**INFORMATION**

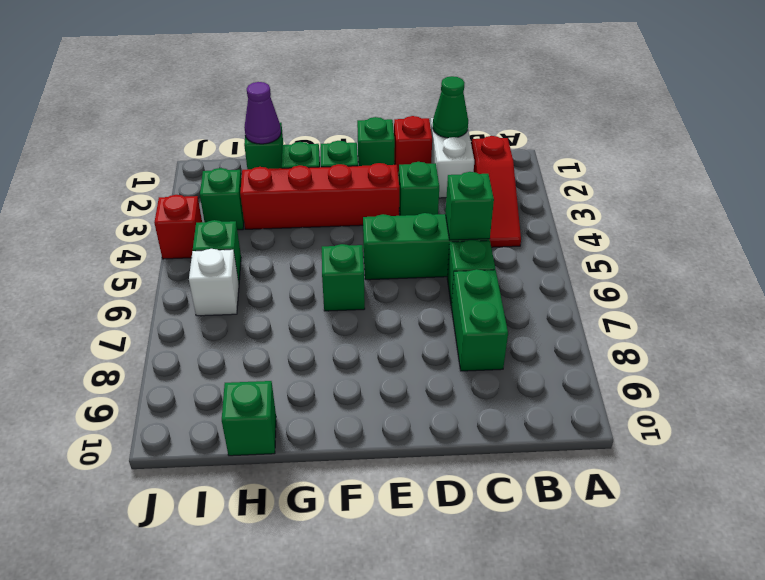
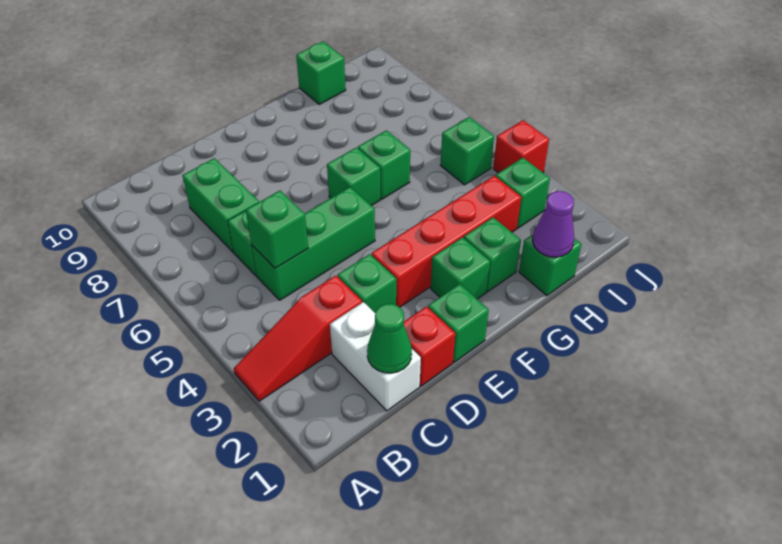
red 1x3 slope [471,136,521,247] -> red 1x3 slope turned to [234,276,362,401]
none -> green 1x1 brick [358,130,410,199]
white 1x1 brick [189,249,239,316] -> none

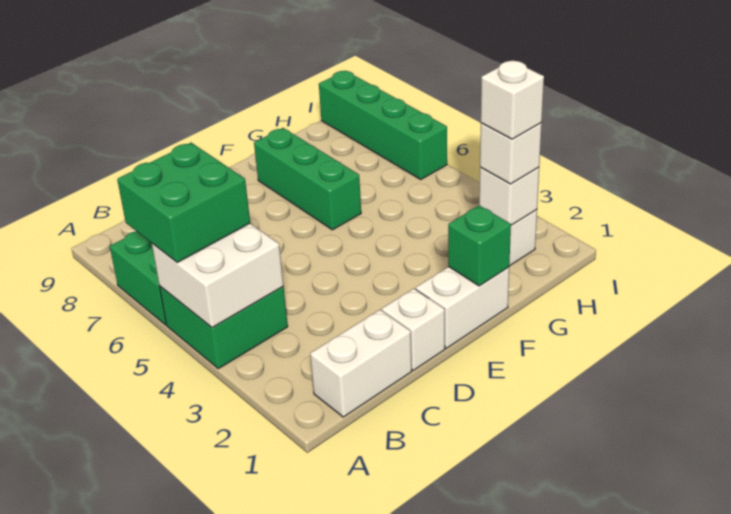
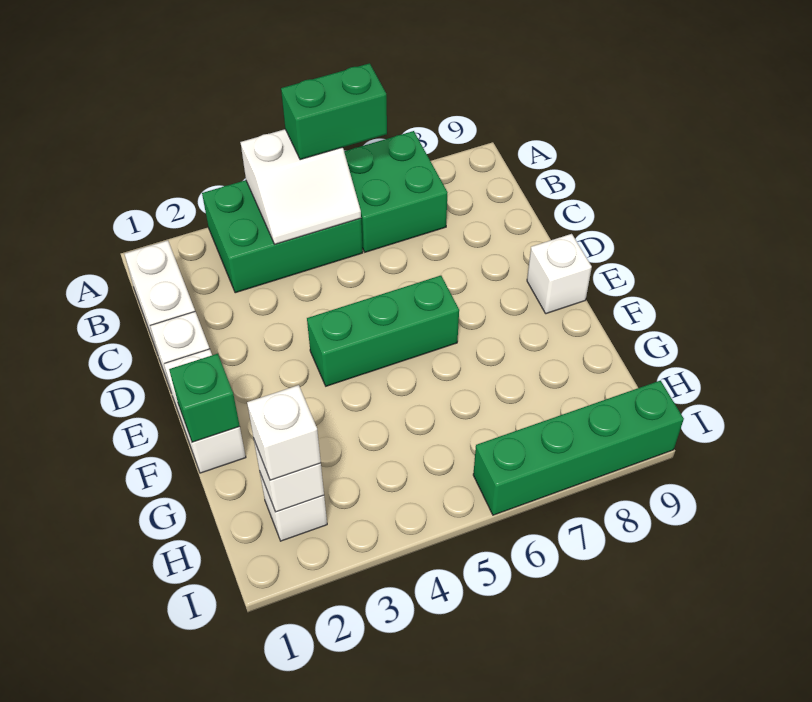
green 2x2 brick [159,286,288,369] -> green 2x3 brick [202,180,363,293]
white 2x2 brick [152,224,283,328] -> white 2x2 slope [240,129,361,244]
green 2x2 brick [117,143,250,262] -> green 1x2 brick [281,63,387,160]
green 1x3 brick [254,128,361,230] -> green 1x3 brick moved to [307,276,459,386]
white 1x1 brick [481,61,544,139] -> white 1x1 brick moved to [527,234,592,314]

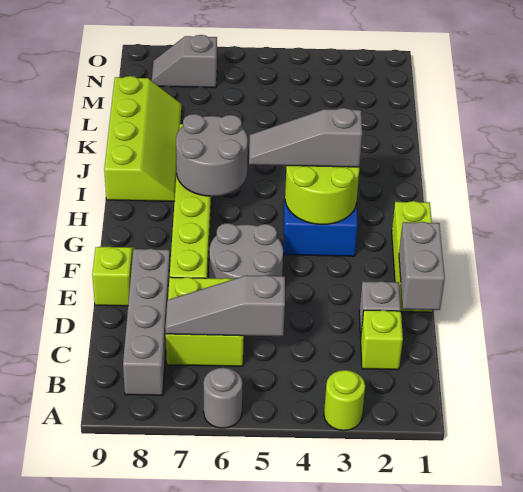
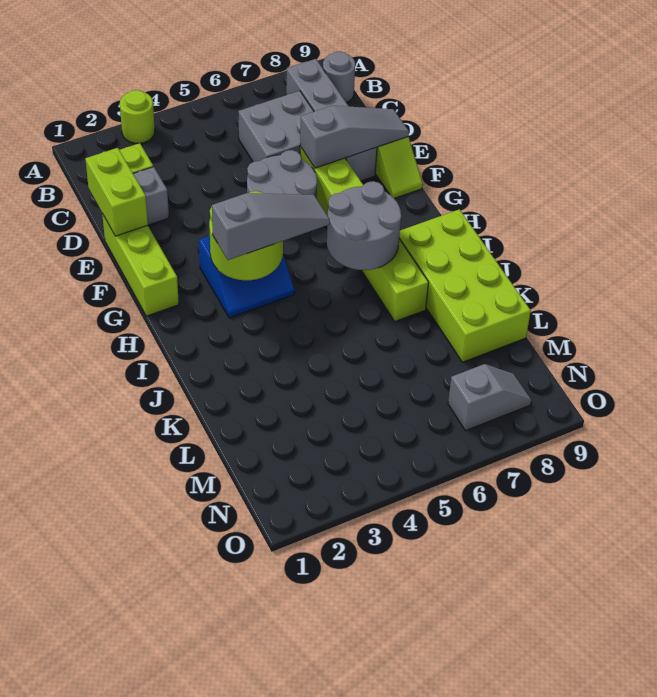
grey 1x1 round brick [203,368,242,428] -> grey 1x1 round brick moved to [323,51,355,103]
grey 1x3 slope [165,275,285,336] -> grey 1x3 slope moved to [300,106,409,168]
lime 2x2 brick [166,277,244,366] -> grey 2x2 brick [239,91,314,162]
grey 1x2 brick [399,222,445,310] -> lime 1x2 brick [85,148,148,236]
lime 2x4 slope [104,76,182,201] -> lime 2x4 brick [399,209,531,362]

**INSTRUCTION**
Which lines of the data contain the word "moved"? Copy each one.

**OUTPUT BELOW**
green 1x3 brick [254,128,361,230] -> green 1x3 brick moved to [307,276,459,386]
white 1x1 brick [481,61,544,139] -> white 1x1 brick moved to [527,234,592,314]
grey 1x1 round brick [203,368,242,428] -> grey 1x1 round brick moved to [323,51,355,103]
grey 1x3 slope [165,275,285,336] -> grey 1x3 slope moved to [300,106,409,168]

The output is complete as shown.